Required action | Every line in the data below that has the word "orange" should be returned.

Scene edit records:
====
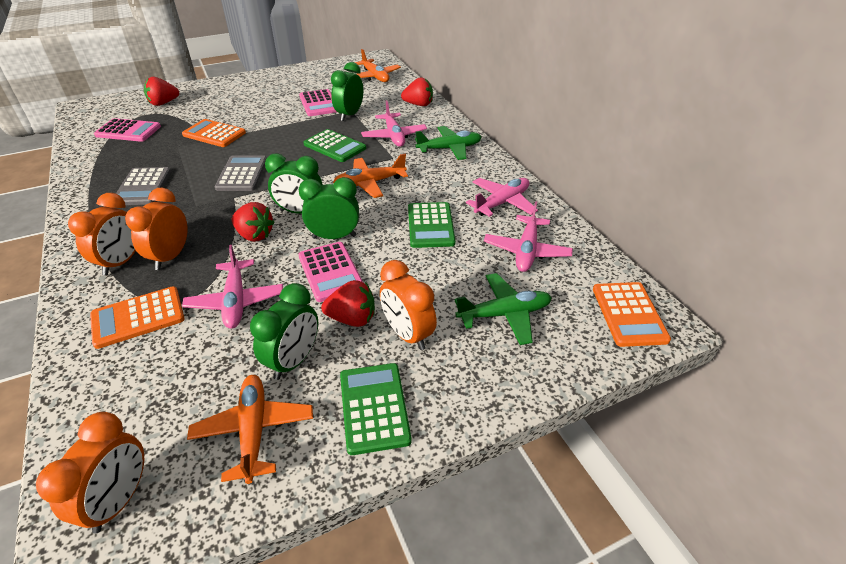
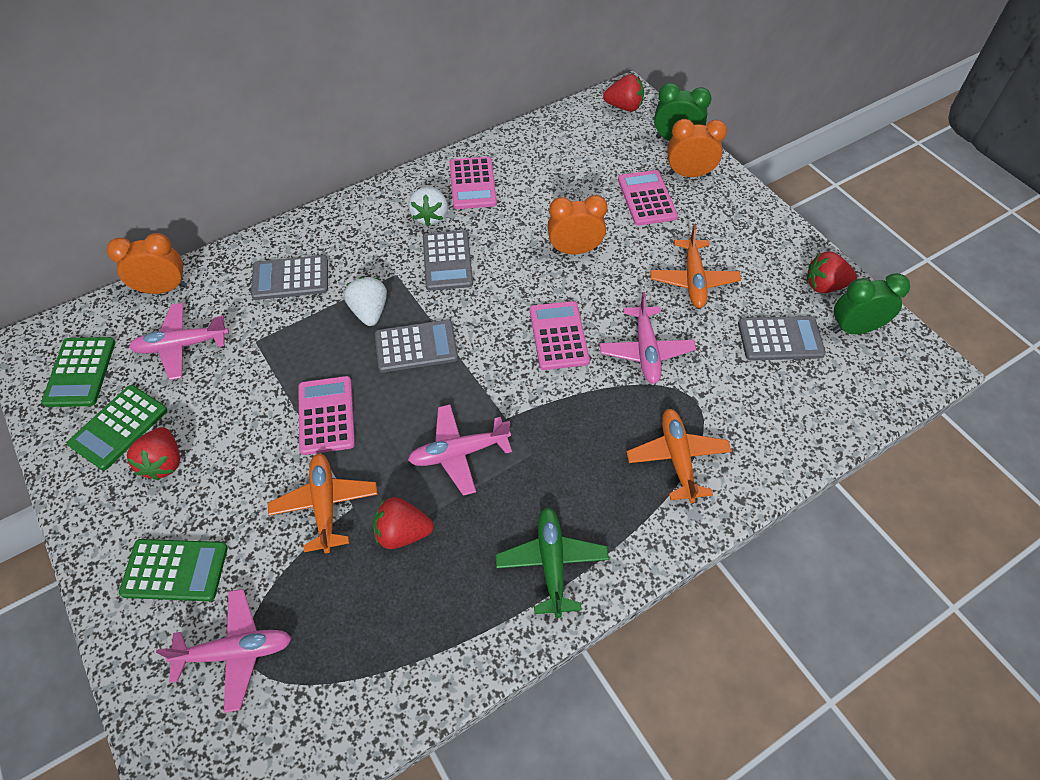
green clock: 4 -> 2
green plane: 2 -> 1
grey calculator: 2 -> 4
orange calculator: 3 -> 0
orange clock: 4 -> 3
pink calculator: 3 -> 4
white strawberry: 0 -> 2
====
Solution to this exercise |
orange calculator: 3 -> 0
orange clock: 4 -> 3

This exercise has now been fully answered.